Please return only the lines from the one holding "brown camera: 3 -> 5" through the one holding "brown cactus: 4 -> 3", exactly as they appear in the records below, both ends included.

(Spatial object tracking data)
>>>>>
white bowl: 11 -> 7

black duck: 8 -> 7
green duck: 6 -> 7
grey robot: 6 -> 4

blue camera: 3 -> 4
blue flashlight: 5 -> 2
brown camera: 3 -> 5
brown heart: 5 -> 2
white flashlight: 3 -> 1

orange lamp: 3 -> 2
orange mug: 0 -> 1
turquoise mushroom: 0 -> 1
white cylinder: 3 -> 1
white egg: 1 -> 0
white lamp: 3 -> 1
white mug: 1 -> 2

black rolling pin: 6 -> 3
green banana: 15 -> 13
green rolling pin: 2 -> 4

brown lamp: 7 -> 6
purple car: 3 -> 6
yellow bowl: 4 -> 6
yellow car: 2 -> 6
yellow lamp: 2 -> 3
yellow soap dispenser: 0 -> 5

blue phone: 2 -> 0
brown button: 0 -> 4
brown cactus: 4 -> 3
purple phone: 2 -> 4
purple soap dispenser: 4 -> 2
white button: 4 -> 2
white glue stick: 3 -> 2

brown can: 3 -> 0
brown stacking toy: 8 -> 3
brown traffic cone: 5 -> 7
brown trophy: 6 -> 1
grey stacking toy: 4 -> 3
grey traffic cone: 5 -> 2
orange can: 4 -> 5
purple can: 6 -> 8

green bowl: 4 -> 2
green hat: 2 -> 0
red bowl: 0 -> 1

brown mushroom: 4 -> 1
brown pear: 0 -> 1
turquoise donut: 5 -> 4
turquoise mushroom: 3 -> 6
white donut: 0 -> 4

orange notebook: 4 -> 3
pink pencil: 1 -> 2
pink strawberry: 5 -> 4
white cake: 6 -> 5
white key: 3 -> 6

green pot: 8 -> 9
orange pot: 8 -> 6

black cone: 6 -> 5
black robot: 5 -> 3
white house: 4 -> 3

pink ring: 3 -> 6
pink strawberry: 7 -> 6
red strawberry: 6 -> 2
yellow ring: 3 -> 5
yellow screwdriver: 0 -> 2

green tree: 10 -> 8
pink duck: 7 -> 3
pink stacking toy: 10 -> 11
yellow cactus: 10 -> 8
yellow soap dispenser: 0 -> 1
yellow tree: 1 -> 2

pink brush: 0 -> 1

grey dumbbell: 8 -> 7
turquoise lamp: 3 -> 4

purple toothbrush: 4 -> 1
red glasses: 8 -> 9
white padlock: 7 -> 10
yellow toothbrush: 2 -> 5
<<<<<
Exercise result
brown camera: 3 -> 5
brown heart: 5 -> 2
white flashlight: 3 -> 1

orange lamp: 3 -> 2
orange mug: 0 -> 1
turquoise mushroom: 0 -> 1
white cylinder: 3 -> 1
white egg: 1 -> 0
white lamp: 3 -> 1
white mug: 1 -> 2

black rolling pin: 6 -> 3
green banana: 15 -> 13
green rolling pin: 2 -> 4

brown lamp: 7 -> 6
purple car: 3 -> 6
yellow bowl: 4 -> 6
yellow car: 2 -> 6
yellow lamp: 2 -> 3
yellow soap dispenser: 0 -> 5

blue phone: 2 -> 0
brown button: 0 -> 4
brown cactus: 4 -> 3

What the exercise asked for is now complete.